> Assigned task
Leave out the images and repeat every entry below exactly.

(Material provided)

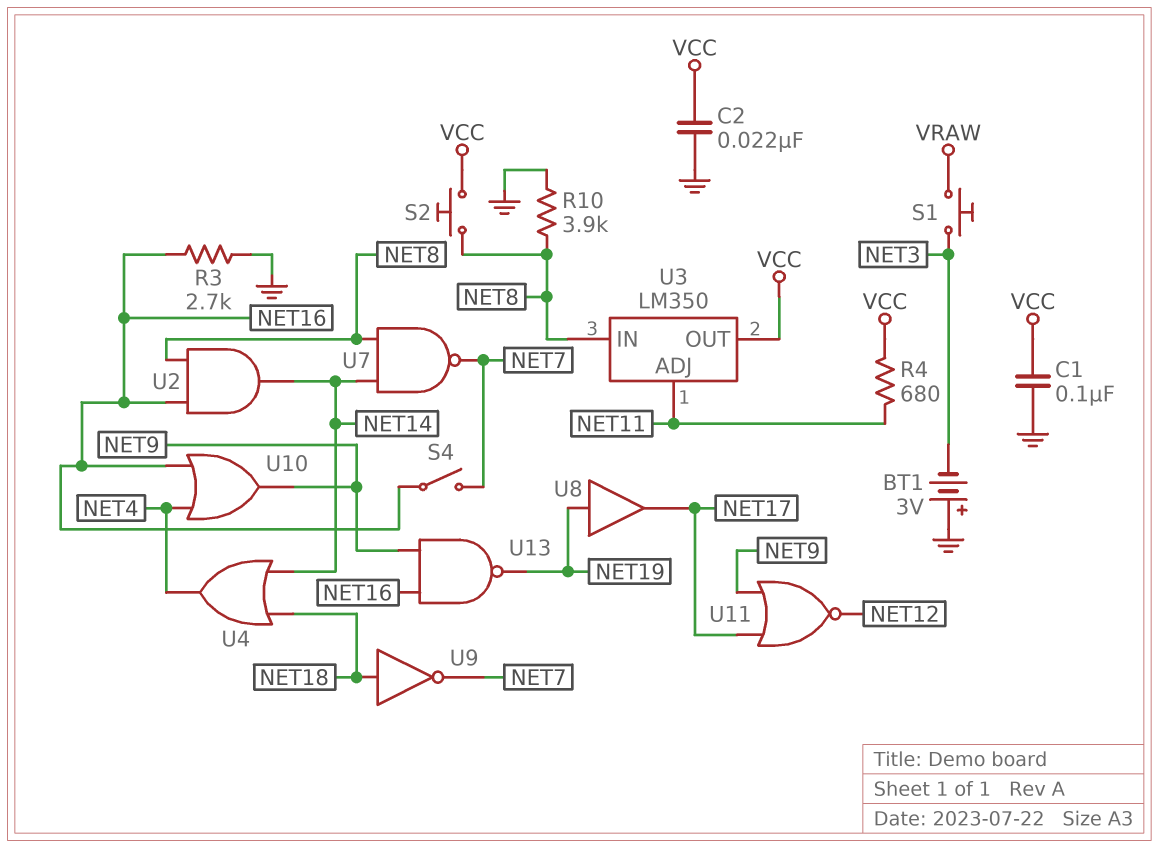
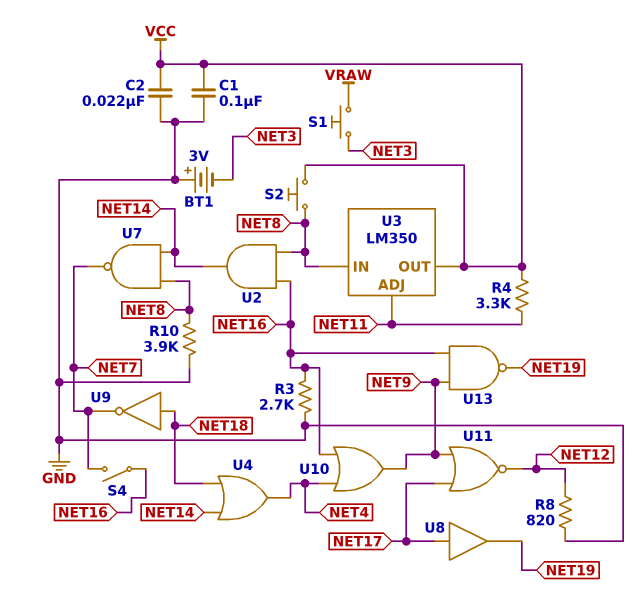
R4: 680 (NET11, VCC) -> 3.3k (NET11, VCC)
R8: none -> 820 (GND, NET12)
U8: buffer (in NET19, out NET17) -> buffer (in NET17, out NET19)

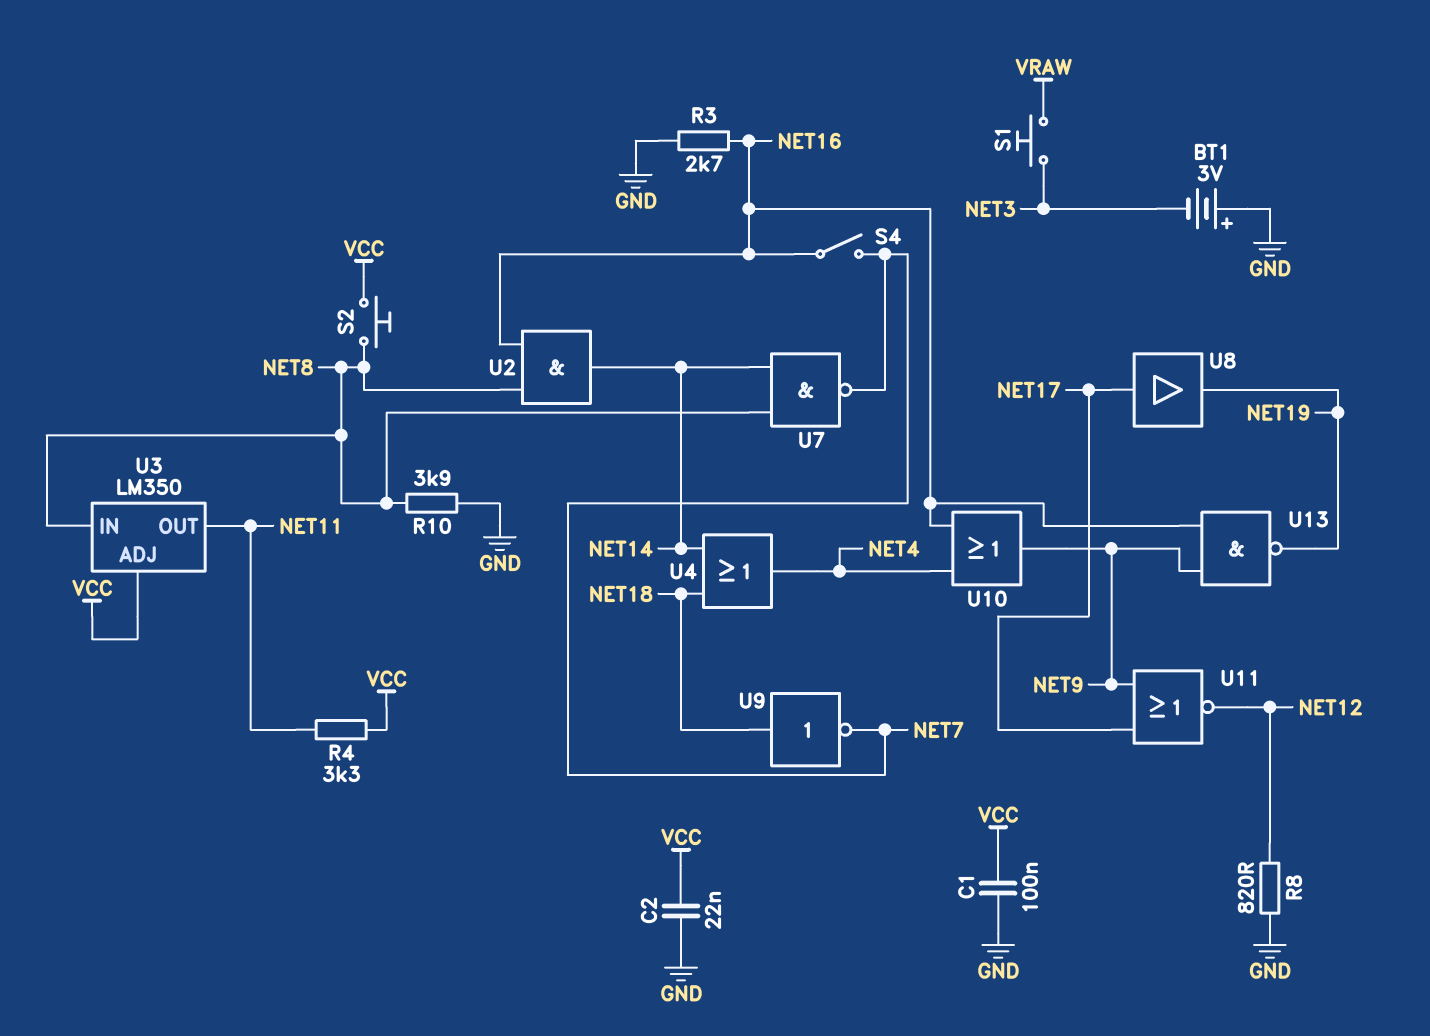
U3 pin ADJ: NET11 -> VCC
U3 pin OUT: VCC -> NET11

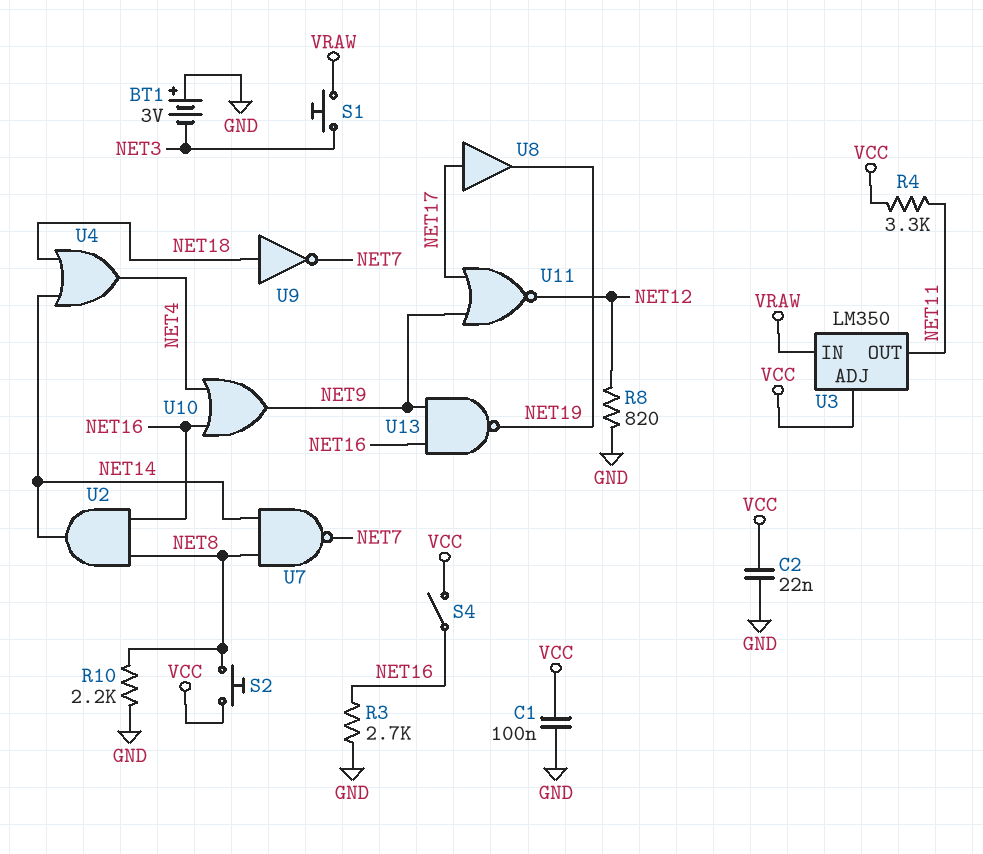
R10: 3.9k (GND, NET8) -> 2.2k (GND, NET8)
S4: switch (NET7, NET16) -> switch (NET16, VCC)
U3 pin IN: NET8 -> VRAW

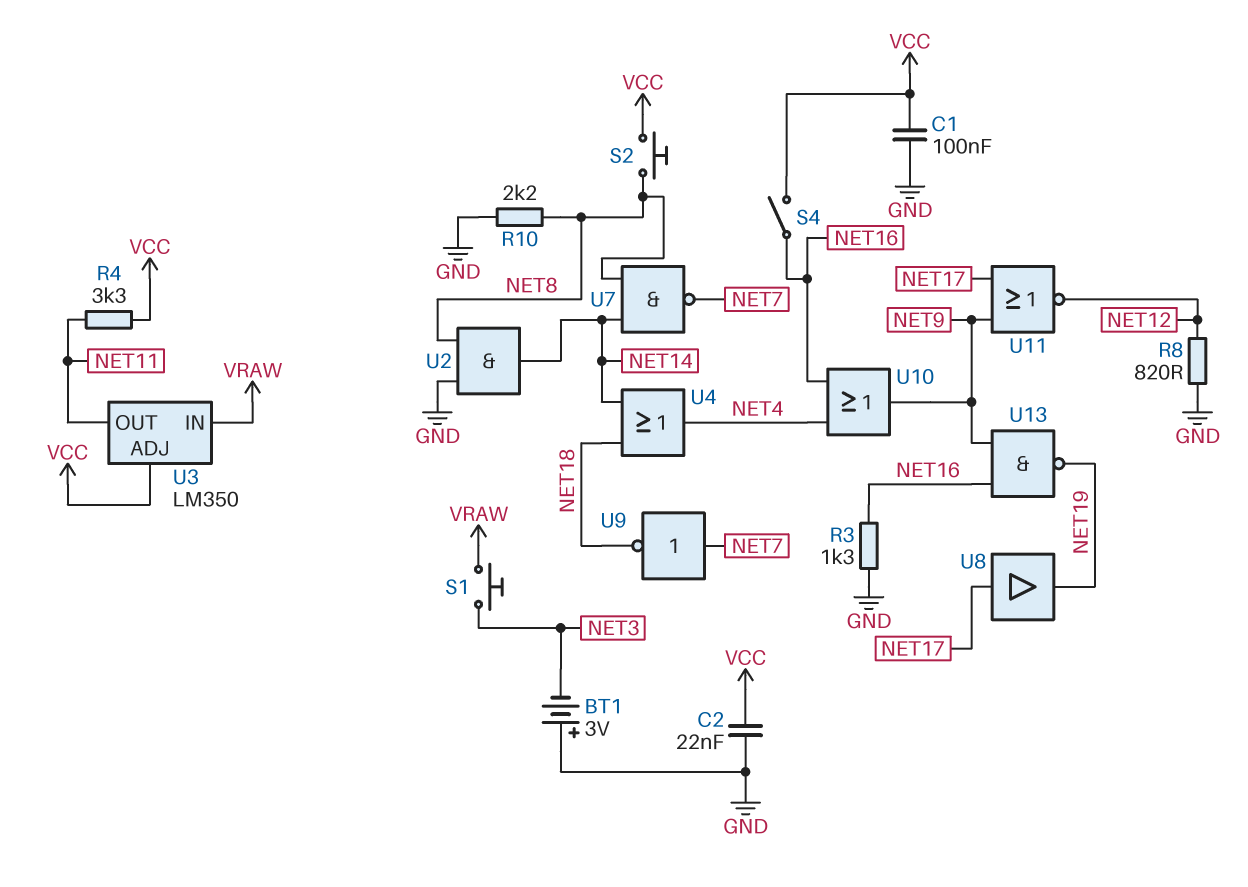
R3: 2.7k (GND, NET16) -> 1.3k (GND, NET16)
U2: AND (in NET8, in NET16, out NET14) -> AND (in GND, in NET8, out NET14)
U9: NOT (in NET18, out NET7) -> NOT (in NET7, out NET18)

(End Material provided)

> Answer for the task
R4: 680 (NET11, VCC) -> 3.3k (NET11, VCC)
R8: none -> 820 (GND, NET12)
U8: buffer (in NET19, out NET17) -> buffer (in NET17, out NET19)

U3 pin ADJ: NET11 -> VCC
U3 pin OUT: VCC -> NET11

R10: 3.9k (GND, NET8) -> 2.2k (GND, NET8)
S4: switch (NET7, NET16) -> switch (NET16, VCC)
U3 pin IN: NET8 -> VRAW

R3: 2.7k (GND, NET16) -> 1.3k (GND, NET16)
U2: AND (in NET8, in NET16, out NET14) -> AND (in GND, in NET8, out NET14)
U9: NOT (in NET18, out NET7) -> NOT (in NET7, out NET18)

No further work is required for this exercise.